Return only what runs from the line containing "(560, 431) = (229, 201): red candle -> none" through the last line of the entries below, exactly, omitting pictures.

(Image change detection data)
.....

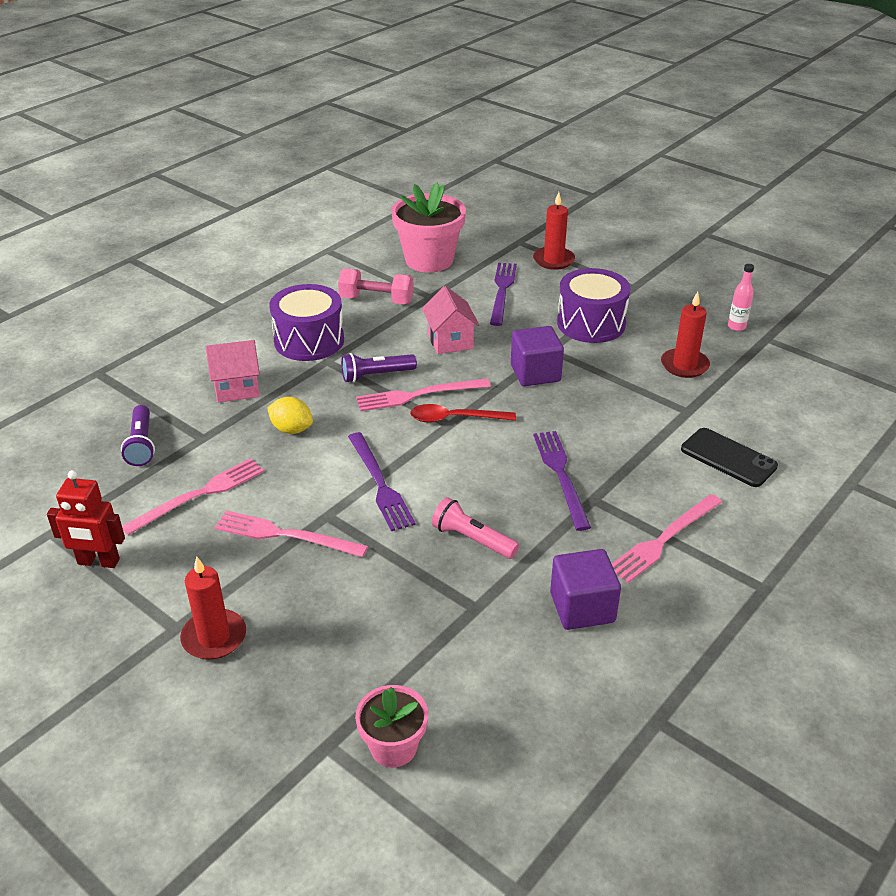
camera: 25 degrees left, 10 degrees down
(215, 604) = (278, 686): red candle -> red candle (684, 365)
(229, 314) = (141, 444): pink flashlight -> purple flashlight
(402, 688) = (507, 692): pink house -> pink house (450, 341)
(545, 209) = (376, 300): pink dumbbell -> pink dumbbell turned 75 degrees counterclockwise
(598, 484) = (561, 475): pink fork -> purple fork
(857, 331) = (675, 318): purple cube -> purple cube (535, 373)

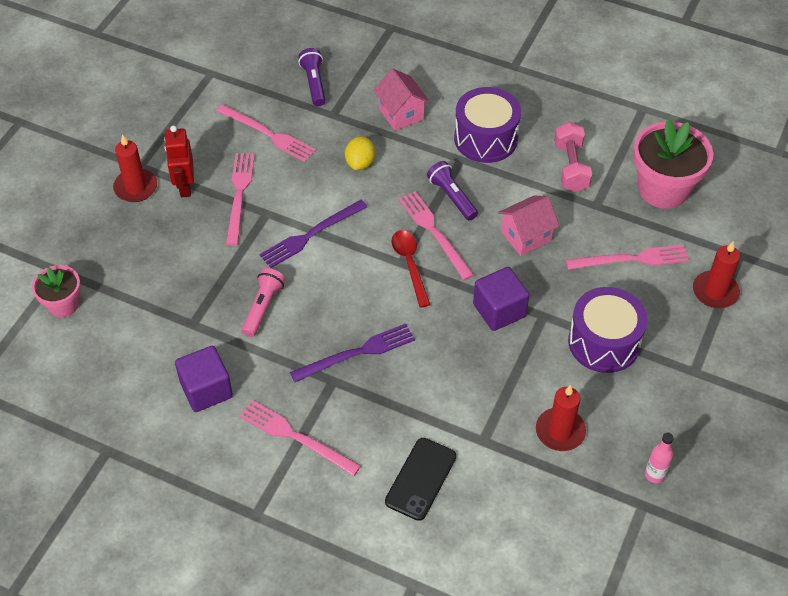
camera: 75 degrees right, 15 degrees up
(98, 562) = (189, 106): red robot -> red robot (184, 186)
(141, 444) = (314, 83): purple flashlight -> purple flashlight turned 105 degrees clockwise
(502, 291) = (631, 259): purple fork -> pink fork

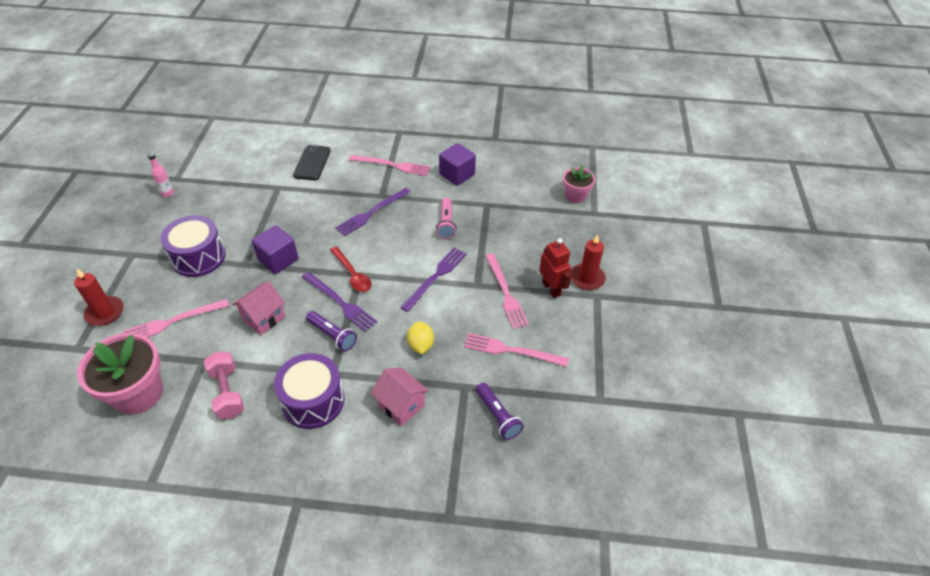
camera: 160 degrees right, 5 degrees down
(434, 232) = (340, 302): pink fork -> purple fork
(560, 431) = (229, 201): red candle -> none

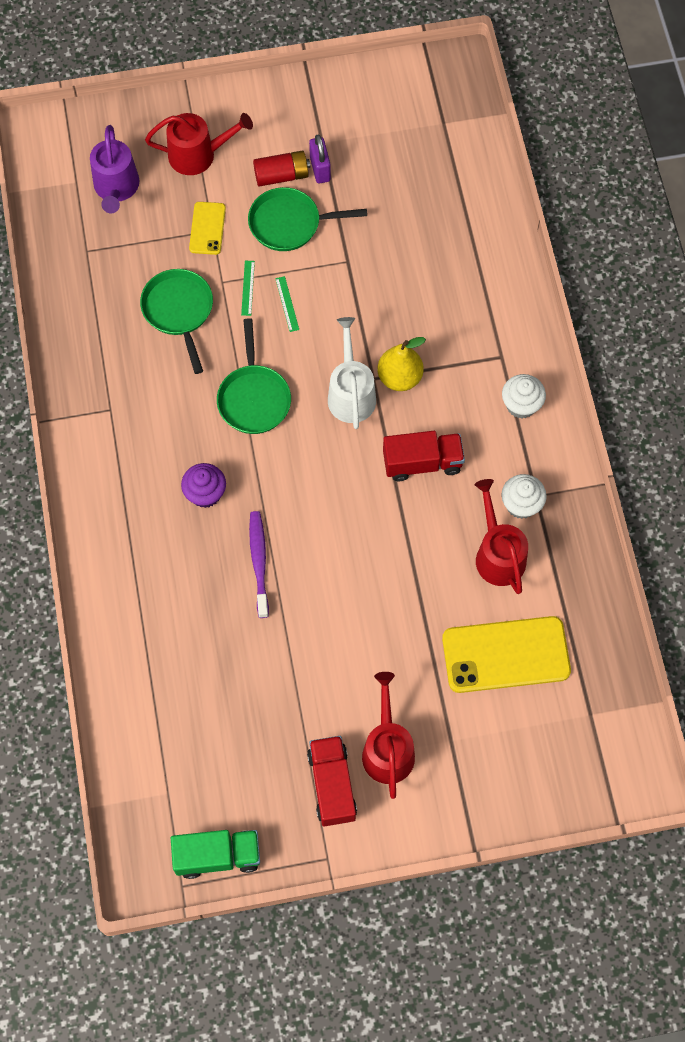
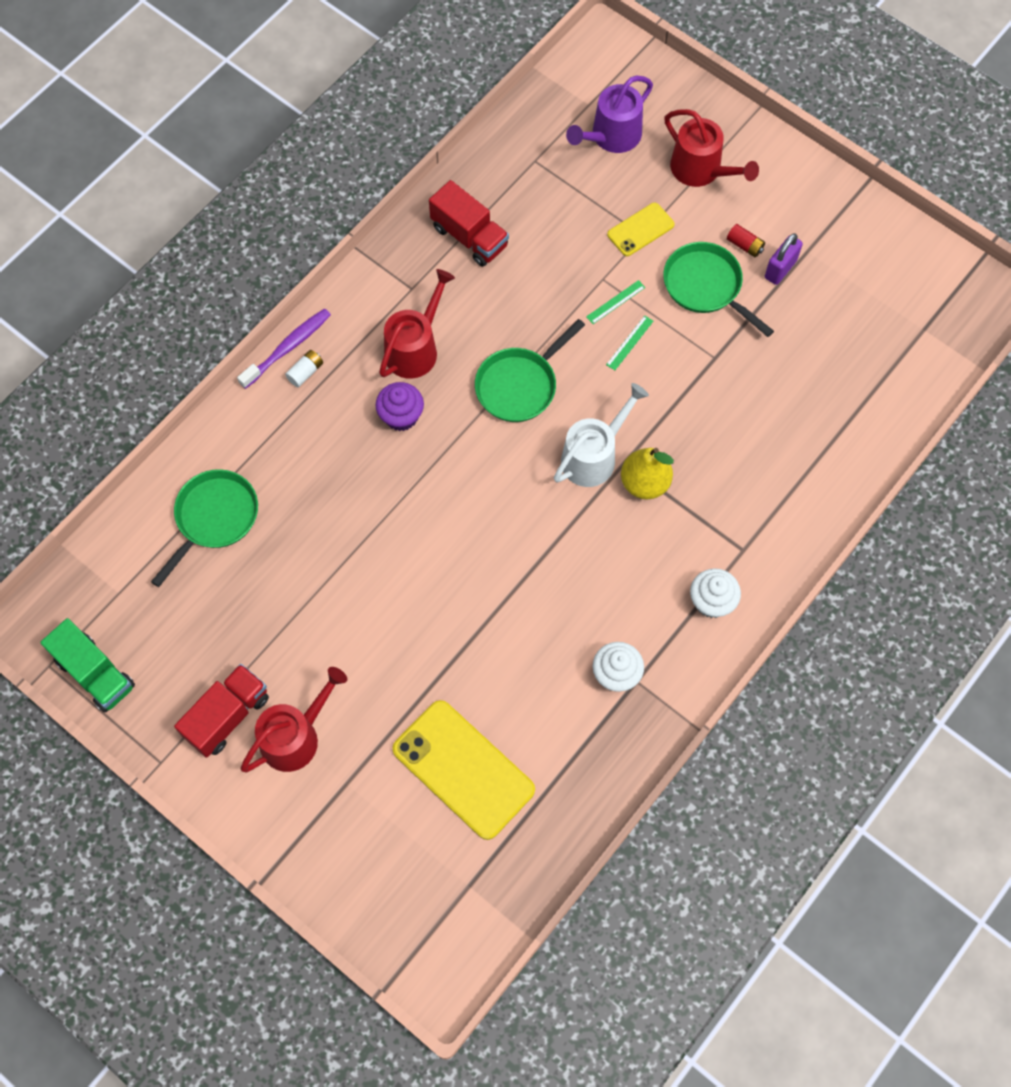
camera: 50 degrees right, 0 degrees up
(109, 531) = (305, 372): none -> white battery
(179, 311) = (545, 269): green pan -> green pan (214, 518)
(259, 562) = (376, 504): purple toothbrush -> purple toothbrush (288, 348)
(281, 175) = (745, 245): red battery -> red battery, size x0.61
(422, 463) = (581, 562): red truck -> red truck (469, 237)
(498, 554) = (551, 691): red watering can -> red watering can (415, 348)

.....

→ RESPONSE AREA:
(560, 431) = (229, 201): red candle -> none

camera: 50 degrees right, 0 degrees up
(109, 531) = (305, 372): none -> white battery
(179, 311) = (545, 269): green pan -> green pan (214, 518)
(259, 562) = (376, 504): purple toothbrush -> purple toothbrush (288, 348)
(281, 175) = (745, 245): red battery -> red battery, size x0.61
(422, 463) = (581, 562): red truck -> red truck (469, 237)
(498, 554) = (551, 691): red watering can -> red watering can (415, 348)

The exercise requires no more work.